■ How to complete this task ■
Go through the material and set down every line without alteration.

■ Dataset extract ■
·····

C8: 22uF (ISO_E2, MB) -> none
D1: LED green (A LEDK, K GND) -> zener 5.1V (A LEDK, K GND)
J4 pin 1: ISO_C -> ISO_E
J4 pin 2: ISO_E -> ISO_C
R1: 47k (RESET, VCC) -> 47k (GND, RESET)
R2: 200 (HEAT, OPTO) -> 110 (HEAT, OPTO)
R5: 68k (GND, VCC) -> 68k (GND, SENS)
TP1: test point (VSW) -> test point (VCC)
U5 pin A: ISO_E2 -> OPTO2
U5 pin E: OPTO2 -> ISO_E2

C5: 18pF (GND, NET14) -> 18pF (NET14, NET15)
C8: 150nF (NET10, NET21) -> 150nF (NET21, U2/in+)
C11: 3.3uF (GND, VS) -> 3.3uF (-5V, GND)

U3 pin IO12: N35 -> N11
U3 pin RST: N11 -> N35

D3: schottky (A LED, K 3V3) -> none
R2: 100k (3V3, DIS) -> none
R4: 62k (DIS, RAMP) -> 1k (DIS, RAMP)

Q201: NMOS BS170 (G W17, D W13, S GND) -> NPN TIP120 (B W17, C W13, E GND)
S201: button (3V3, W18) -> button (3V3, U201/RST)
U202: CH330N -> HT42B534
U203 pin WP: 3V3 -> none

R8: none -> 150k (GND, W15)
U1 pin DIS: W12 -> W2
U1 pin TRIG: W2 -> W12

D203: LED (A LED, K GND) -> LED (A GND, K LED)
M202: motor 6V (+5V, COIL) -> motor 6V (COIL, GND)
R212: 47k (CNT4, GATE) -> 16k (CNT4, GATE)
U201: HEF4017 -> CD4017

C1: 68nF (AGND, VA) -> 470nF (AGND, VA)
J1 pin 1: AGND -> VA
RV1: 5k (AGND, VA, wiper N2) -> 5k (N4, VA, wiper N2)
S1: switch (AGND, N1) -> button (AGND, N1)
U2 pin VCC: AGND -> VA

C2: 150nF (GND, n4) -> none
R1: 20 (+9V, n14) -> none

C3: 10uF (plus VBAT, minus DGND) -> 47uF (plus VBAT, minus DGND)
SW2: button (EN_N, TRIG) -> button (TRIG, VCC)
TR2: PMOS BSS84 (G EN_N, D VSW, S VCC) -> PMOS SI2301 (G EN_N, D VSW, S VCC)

·····

■ Answer to the exercise ■
C8: 22uF (ISO_E2, MB) -> none
D1: LED green (A LEDK, K GND) -> zener 5.1V (A LEDK, K GND)
J4 pin 1: ISO_C -> ISO_E
J4 pin 2: ISO_E -> ISO_C
R1: 47k (RESET, VCC) -> 47k (GND, RESET)
R2: 200 (HEAT, OPTO) -> 110 (HEAT, OPTO)
R5: 68k (GND, VCC) -> 68k (GND, SENS)
TP1: test point (VSW) -> test point (VCC)
U5 pin A: ISO_E2 -> OPTO2
U5 pin E: OPTO2 -> ISO_E2

C5: 18pF (GND, NET14) -> 18pF (NET14, NET15)
C8: 150nF (NET10, NET21) -> 150nF (NET21, U2/in+)
C11: 3.3uF (GND, VS) -> 3.3uF (-5V, GND)

U3 pin IO12: N35 -> N11
U3 pin RST: N11 -> N35

D3: schottky (A LED, K 3V3) -> none
R2: 100k (3V3, DIS) -> none
R4: 62k (DIS, RAMP) -> 1k (DIS, RAMP)

Q201: NMOS BS170 (G W17, D W13, S GND) -> NPN TIP120 (B W17, C W13, E GND)
S201: button (3V3, W18) -> button (3V3, U201/RST)
U202: CH330N -> HT42B534
U203 pin WP: 3V3 -> none

R8: none -> 150k (GND, W15)
U1 pin DIS: W12 -> W2
U1 pin TRIG: W2 -> W12

D203: LED (A LED, K GND) -> LED (A GND, K LED)
M202: motor 6V (+5V, COIL) -> motor 6V (COIL, GND)
R212: 47k (CNT4, GATE) -> 16k (CNT4, GATE)
U201: HEF4017 -> CD4017

C1: 68nF (AGND, VA) -> 470nF (AGND, VA)
J1 pin 1: AGND -> VA
RV1: 5k (AGND, VA, wiper N2) -> 5k (N4, VA, wiper N2)
S1: switch (AGND, N1) -> button (AGND, N1)
U2 pin VCC: AGND -> VA

C2: 150nF (GND, n4) -> none
R1: 20 (+9V, n14) -> none

C3: 10uF (plus VBAT, minus DGND) -> 47uF (plus VBAT, minus DGND)
SW2: button (EN_N, TRIG) -> button (TRIG, VCC)
TR2: PMOS BSS84 (G EN_N, D VSW, S VCC) -> PMOS SI2301 (G EN_N, D VSW, S VCC)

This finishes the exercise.